Colored object listings
----

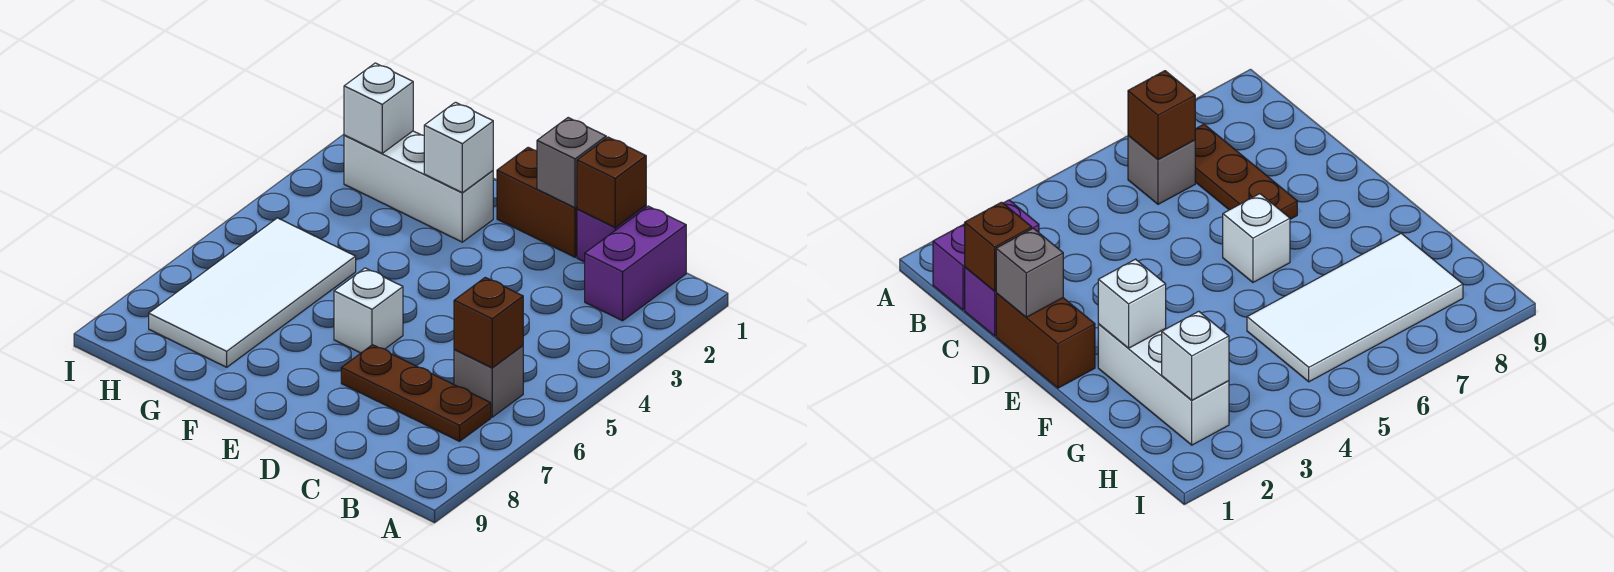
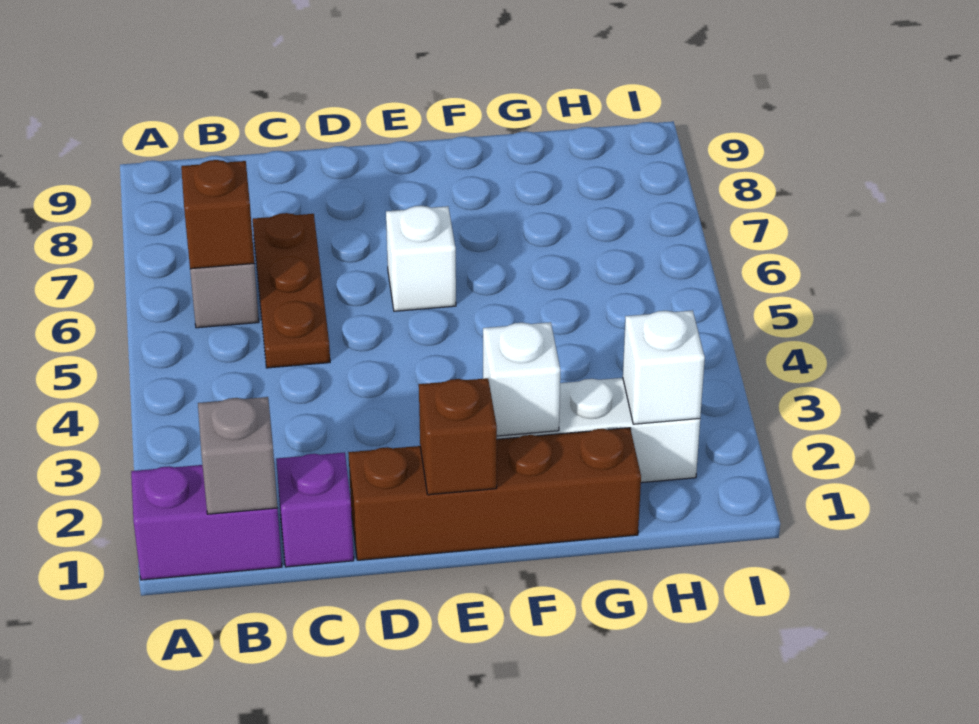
purple brick B1:B2 level 1 -> purple brick A1:B1 level 1
brown plate B7:D7 level 1 -> brown plate C5:C7 level 1
brown brick C1 level 2 -> brown brick E1 level 2
brown brick D1:E1 level 1 -> brown brick D1:G1 level 1
grey brick D1 level 2 -> grey brick B1 level 2
white tile G5:H8 level 1 -> none

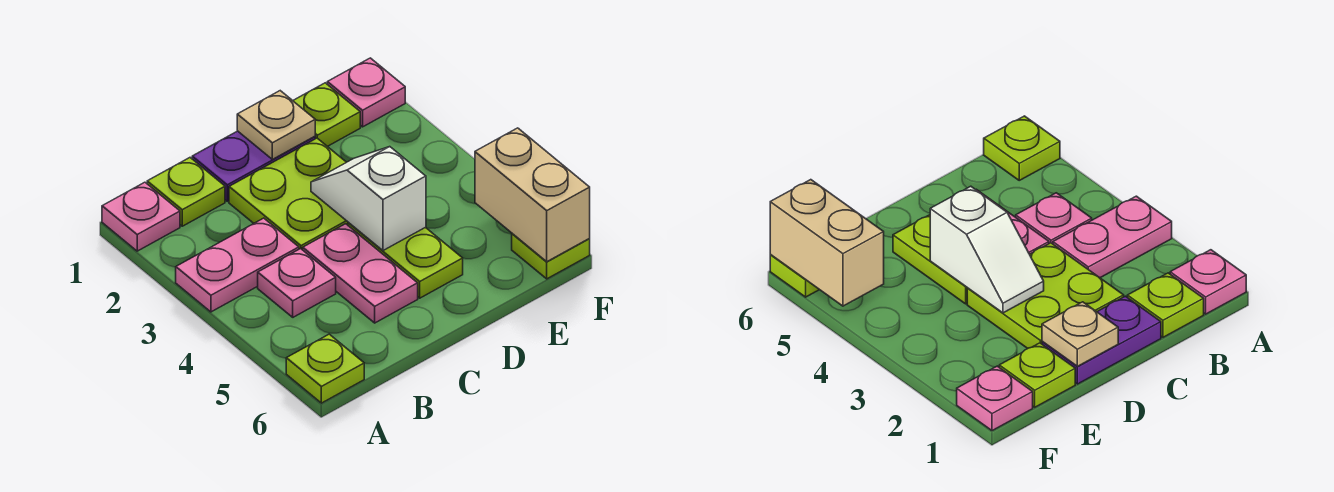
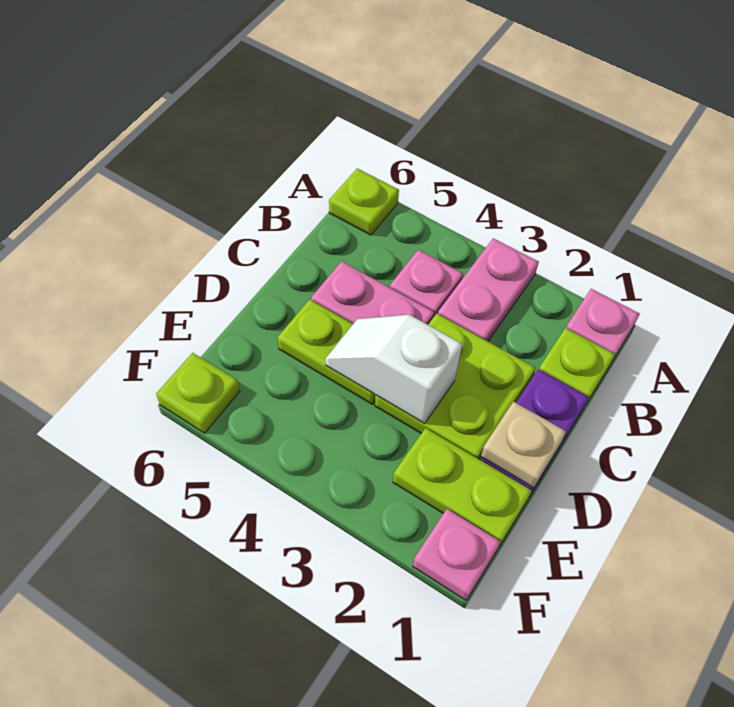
white slope D3:D4 level 2 top 4 -> white slope D3:D4 level 2 top 3
lime plate E1 level 1 -> lime plate E1:E2 level 1
tan brick F5:F6 level 2 -> none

----

*TASK OBJECTIVE*.
Return word for word the line bearing "white tile G5:H8 level 1 -> none" and every later line of the entries, but none of the pictures.

*RESPONSE TO THE TASK*.
white tile G5:H8 level 1 -> none

white slope D3:D4 level 2 top 4 -> white slope D3:D4 level 2 top 3
lime plate E1 level 1 -> lime plate E1:E2 level 1
tan brick F5:F6 level 2 -> none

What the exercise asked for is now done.